> Data
○ ○ ○ ○

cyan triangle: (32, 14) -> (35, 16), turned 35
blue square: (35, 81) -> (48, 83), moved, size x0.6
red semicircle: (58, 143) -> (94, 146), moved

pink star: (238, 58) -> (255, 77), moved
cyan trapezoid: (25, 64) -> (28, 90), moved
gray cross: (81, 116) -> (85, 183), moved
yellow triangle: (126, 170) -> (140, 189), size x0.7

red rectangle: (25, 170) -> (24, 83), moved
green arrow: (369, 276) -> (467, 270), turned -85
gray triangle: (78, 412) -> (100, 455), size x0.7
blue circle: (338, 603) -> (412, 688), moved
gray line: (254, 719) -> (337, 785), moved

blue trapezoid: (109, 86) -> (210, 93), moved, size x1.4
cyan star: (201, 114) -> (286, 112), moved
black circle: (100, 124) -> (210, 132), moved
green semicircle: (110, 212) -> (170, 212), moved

○ ○ ○ ○

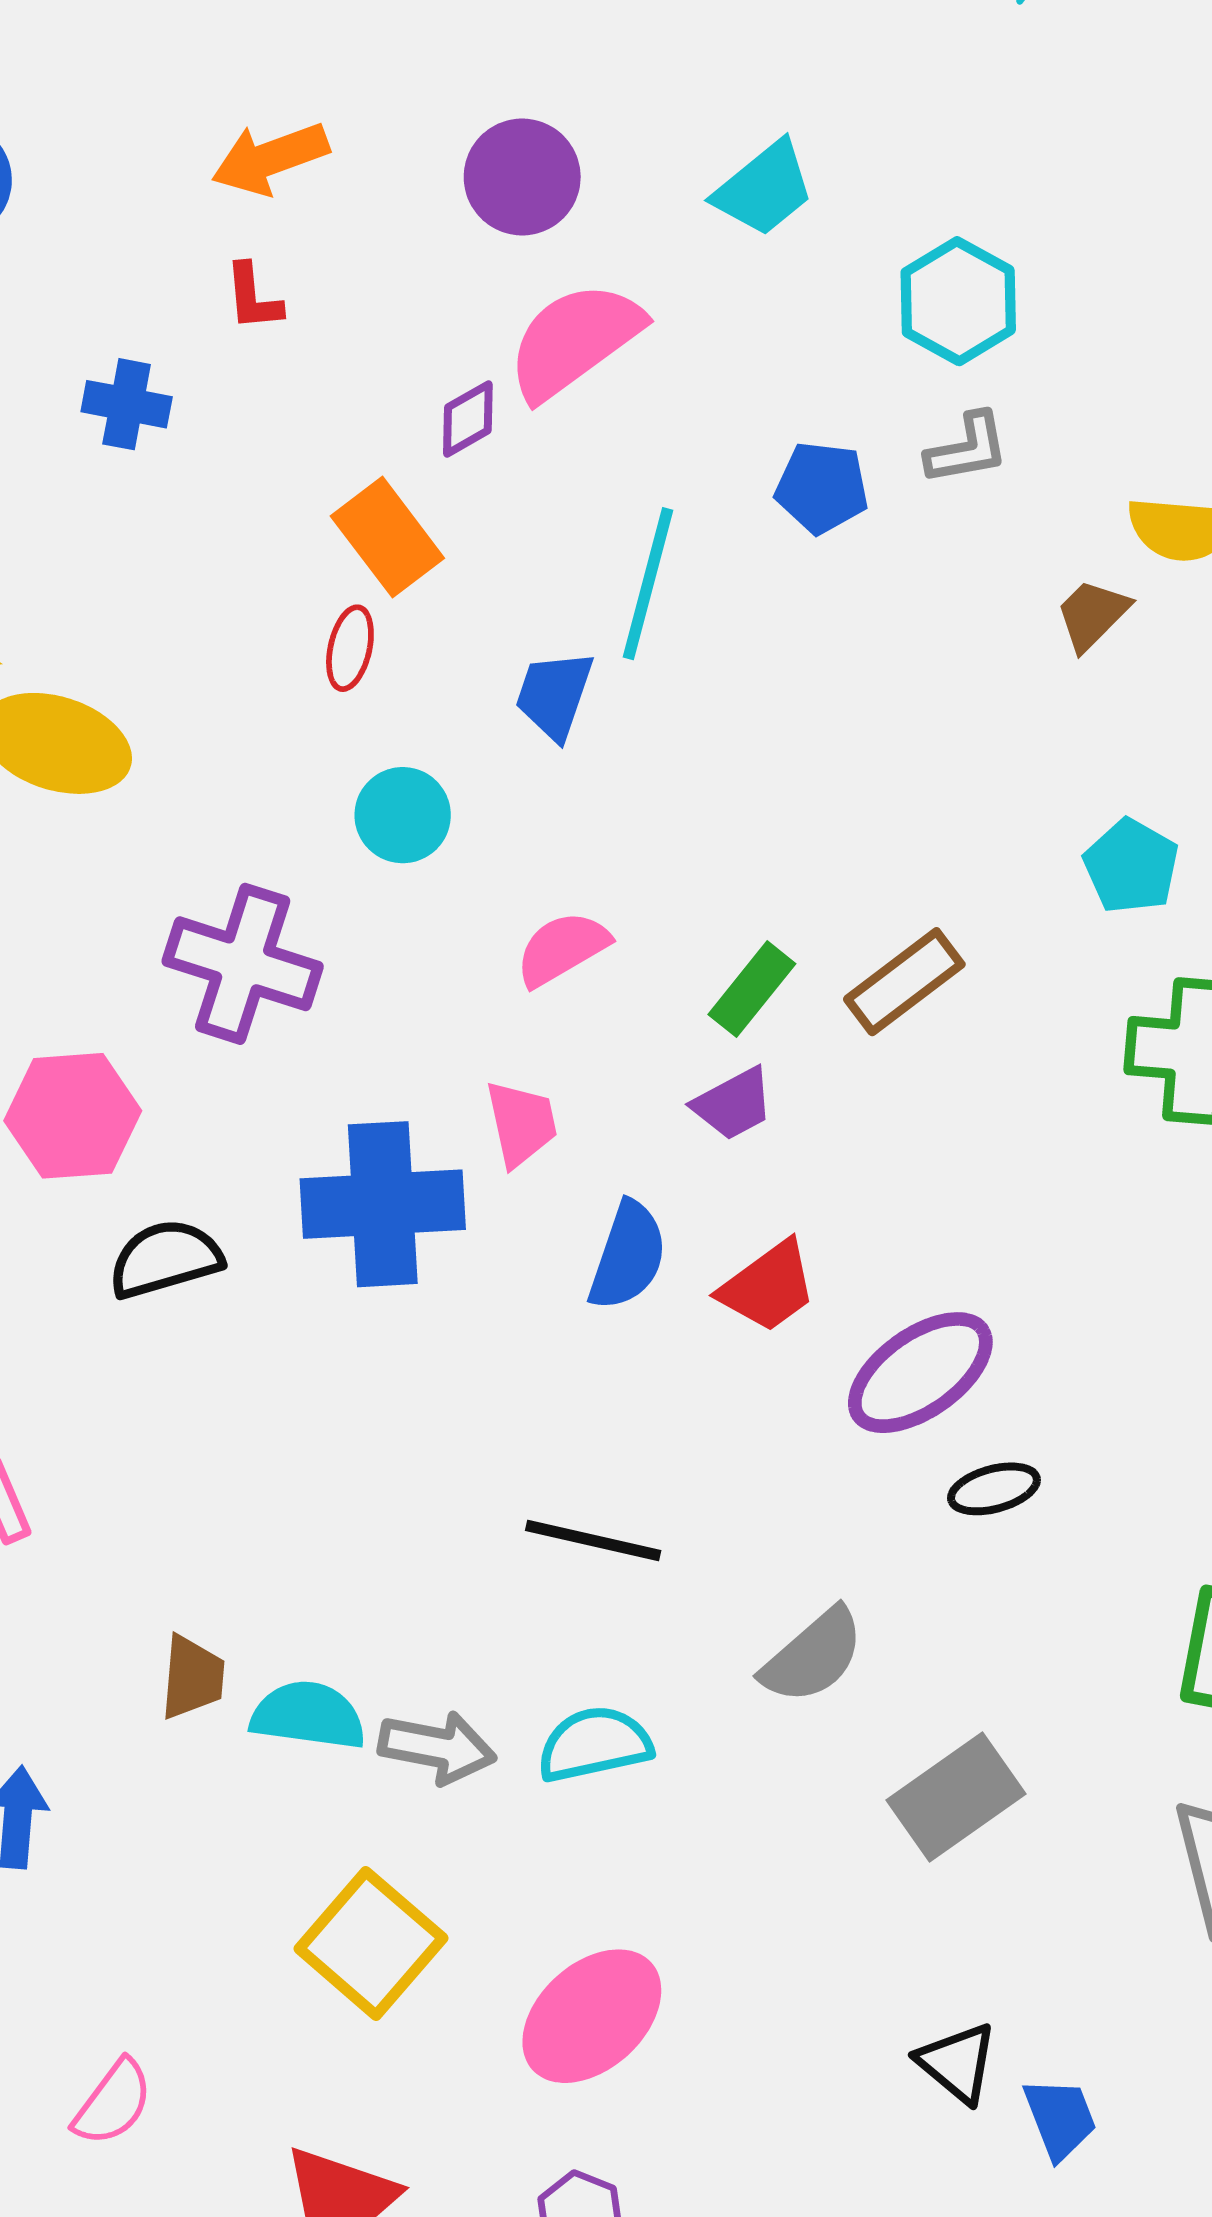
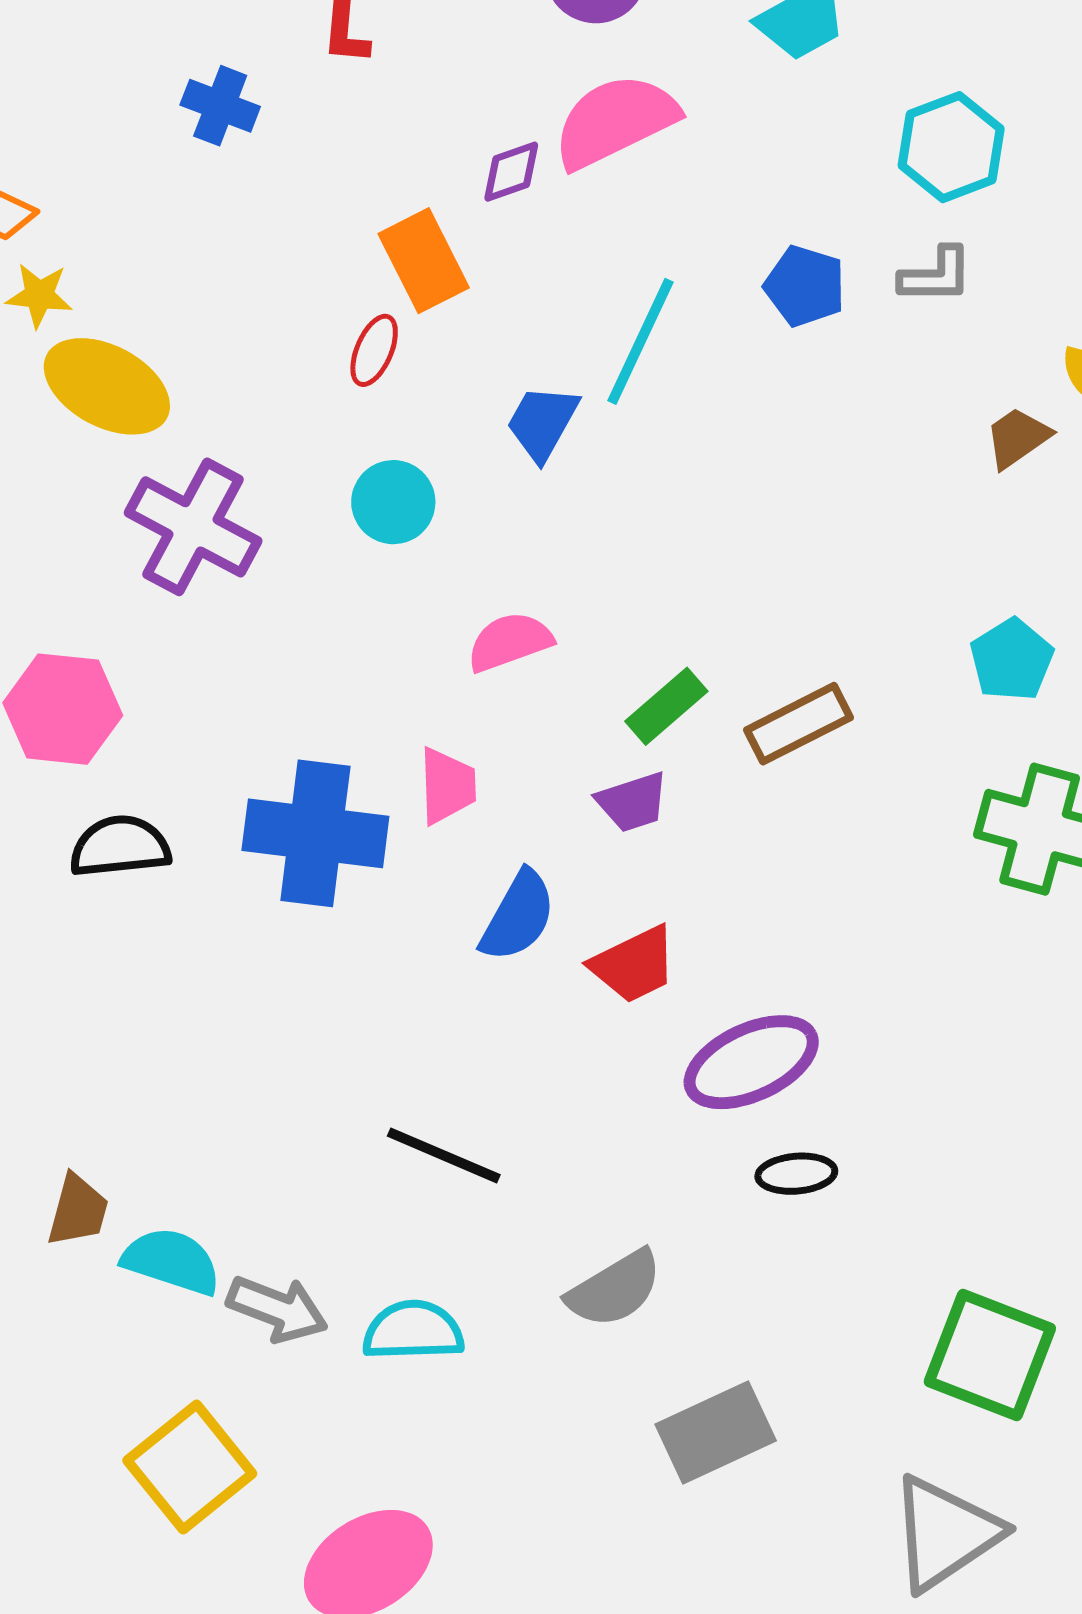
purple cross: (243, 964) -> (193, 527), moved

○ ○ ○ ○

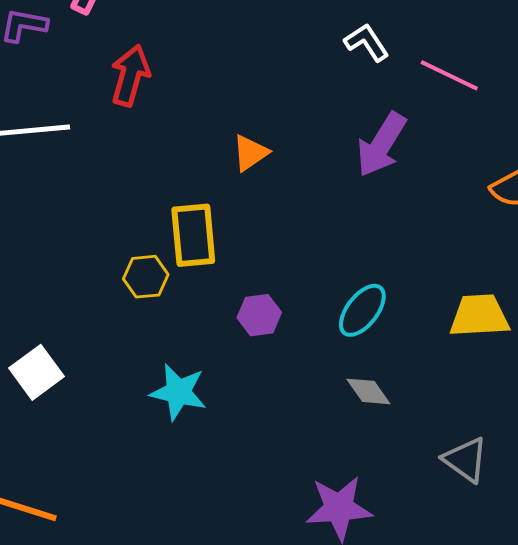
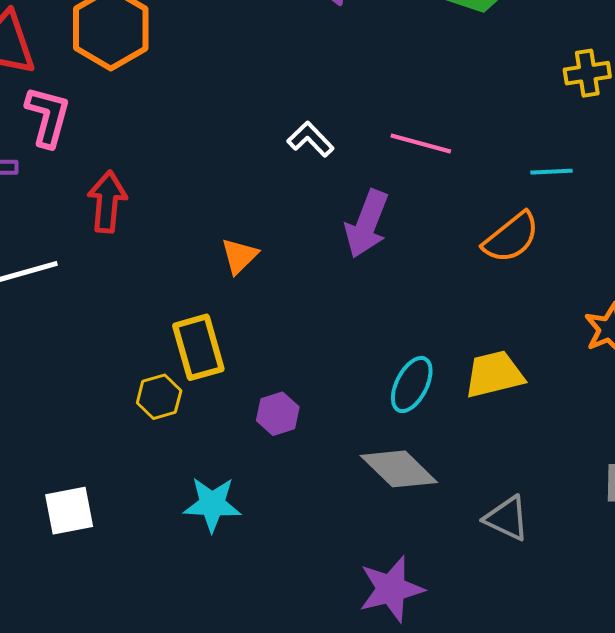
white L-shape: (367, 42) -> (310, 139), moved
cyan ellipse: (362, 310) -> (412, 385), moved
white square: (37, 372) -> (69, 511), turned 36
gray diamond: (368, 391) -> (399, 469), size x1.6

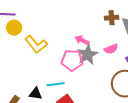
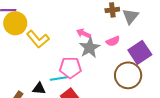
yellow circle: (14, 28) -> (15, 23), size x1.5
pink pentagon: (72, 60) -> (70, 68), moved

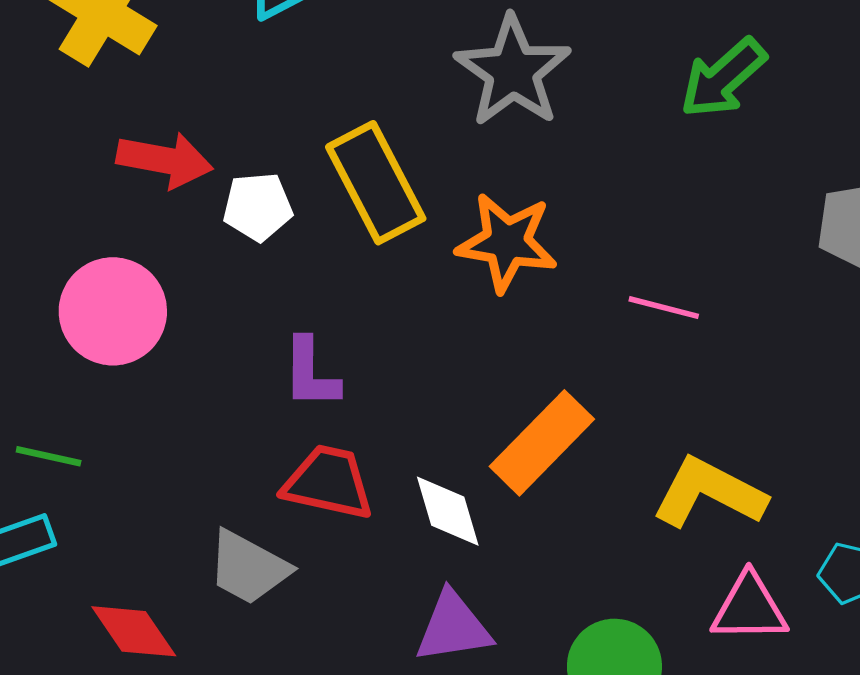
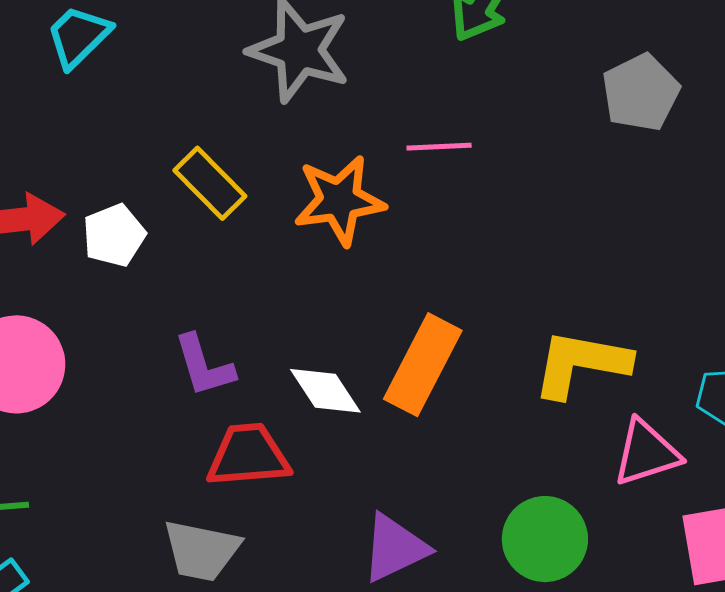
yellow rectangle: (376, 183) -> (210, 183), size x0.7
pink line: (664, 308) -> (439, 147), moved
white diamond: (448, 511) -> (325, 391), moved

○ ○ ○ ○

> Instructions for the task
Copy back the listing above exactly, but only from the line with "cyan triangle: (32, 14)" through the line with "gray triangle: (78, 412)", both ends included.

> Solution for this exercise
cyan triangle: (32, 14) -> (35, 16), turned 35
blue square: (35, 81) -> (48, 83), moved, size x0.6
red semicircle: (58, 143) -> (94, 146), moved

pink star: (238, 58) -> (255, 77), moved
cyan trapezoid: (25, 64) -> (28, 90), moved
gray cross: (81, 116) -> (85, 183), moved
yellow triangle: (126, 170) -> (140, 189), size x0.7

red rectangle: (25, 170) -> (24, 83), moved
green arrow: (369, 276) -> (467, 270), turned -85
gray triangle: (78, 412) -> (100, 455), size x0.7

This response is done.